[SOURCE INFORMATION]

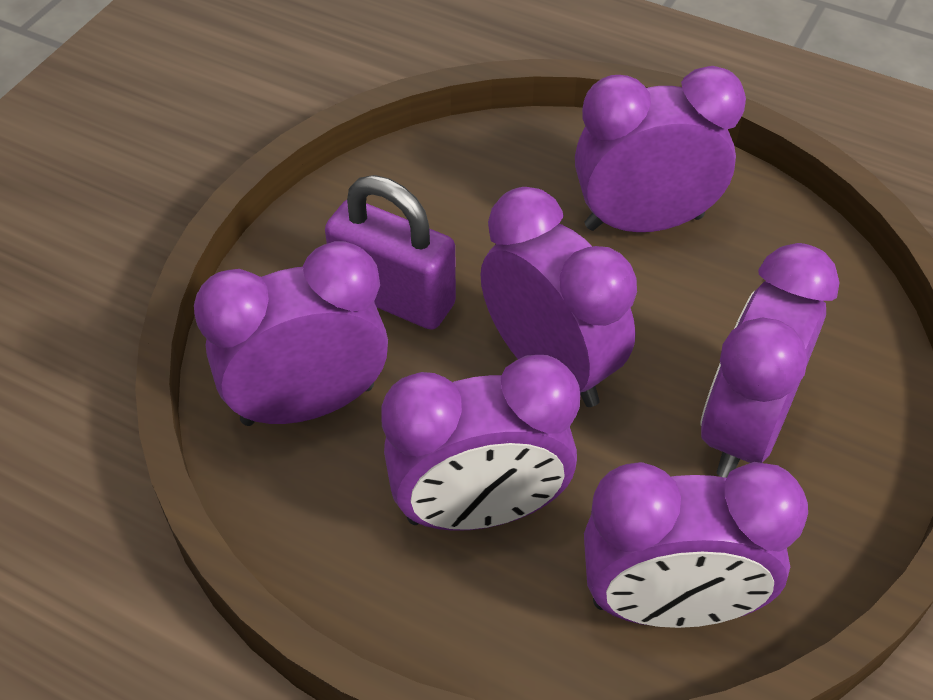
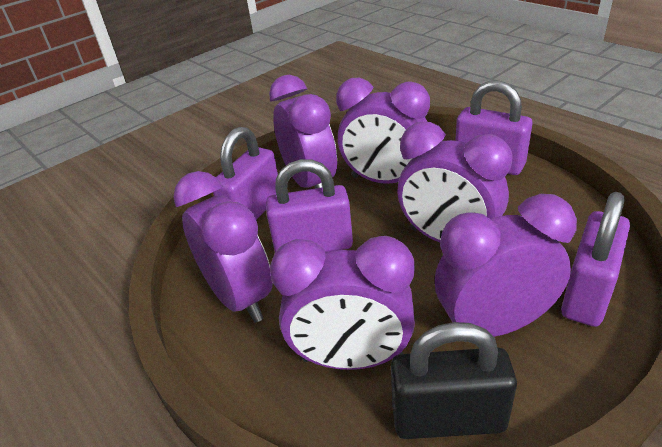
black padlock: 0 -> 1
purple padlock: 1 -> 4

[/SOURCE INFORMATION]
[SOURCE INFORMATION]

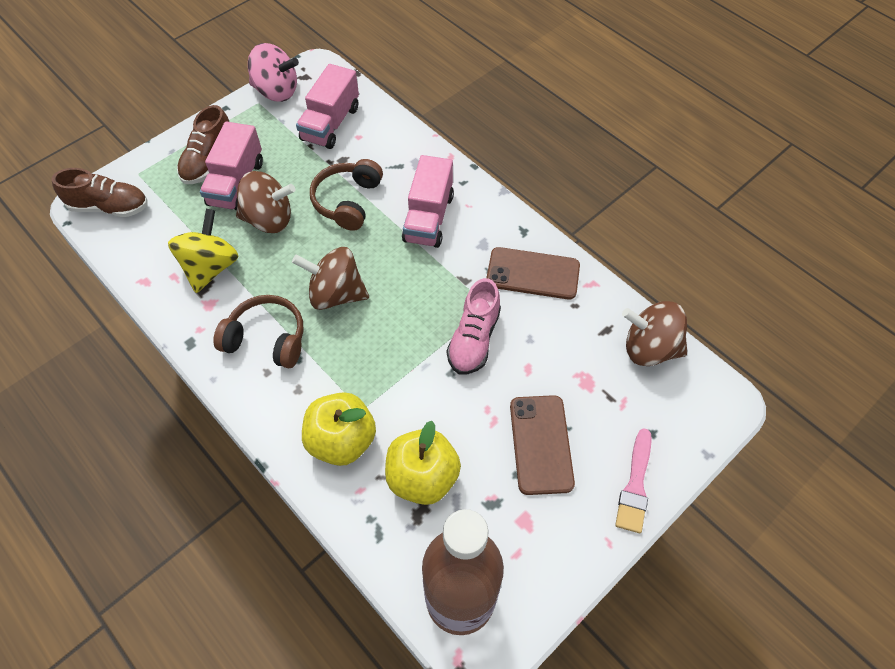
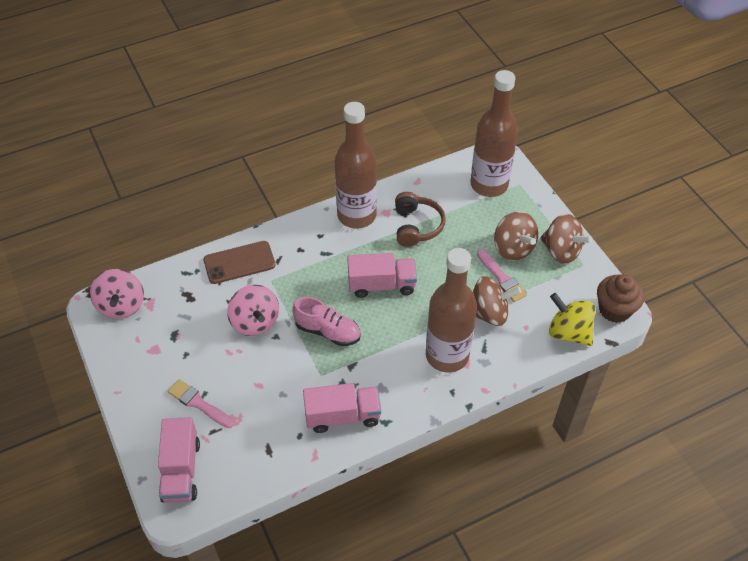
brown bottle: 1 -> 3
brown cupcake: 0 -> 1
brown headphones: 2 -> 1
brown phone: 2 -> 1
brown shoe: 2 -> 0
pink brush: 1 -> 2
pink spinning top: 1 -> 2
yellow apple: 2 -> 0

[/SOURCE INFORMATION]
[SOURCE INFORMATION]

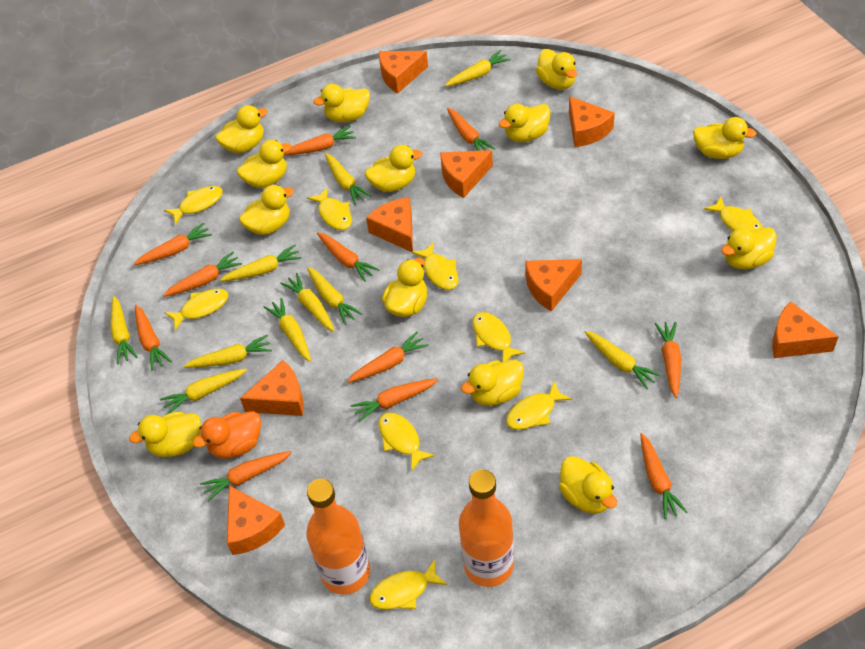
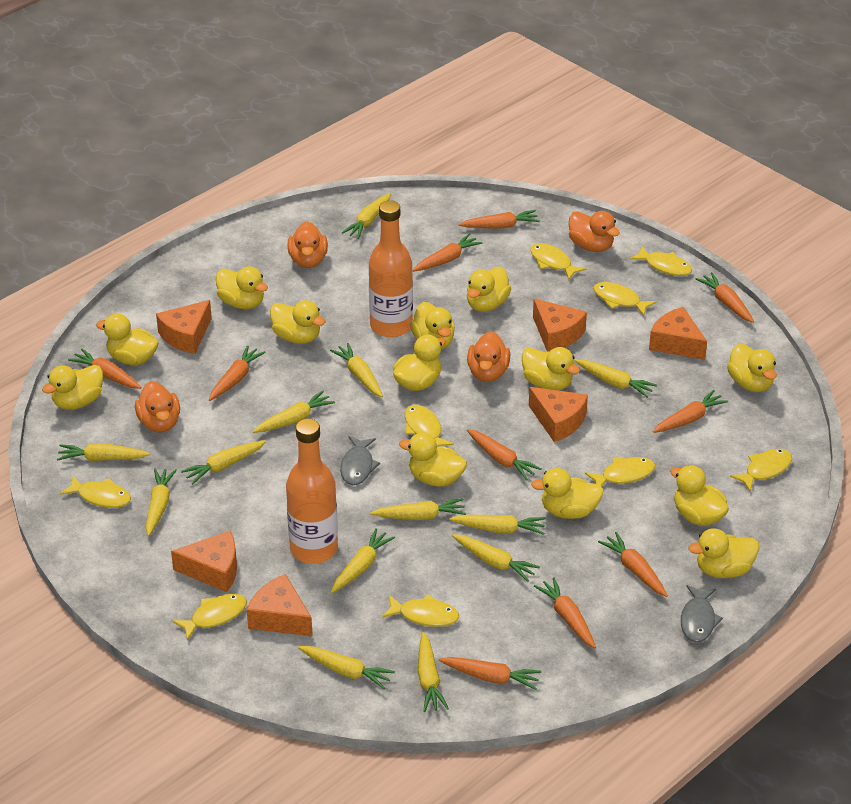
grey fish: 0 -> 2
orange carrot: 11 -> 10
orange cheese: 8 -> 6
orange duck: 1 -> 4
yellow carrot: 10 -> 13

[/SOURCE INFORMATION]

## TASK ITEM
Copy the lines above exactly. Start with the line containing "brown cupcake: 0 -> 1", end with the line containing "yellow apple: 2 -> 0", and include both.

## YOUR RESPONSE
brown cupcake: 0 -> 1
brown headphones: 2 -> 1
brown phone: 2 -> 1
brown shoe: 2 -> 0
pink brush: 1 -> 2
pink spinning top: 1 -> 2
yellow apple: 2 -> 0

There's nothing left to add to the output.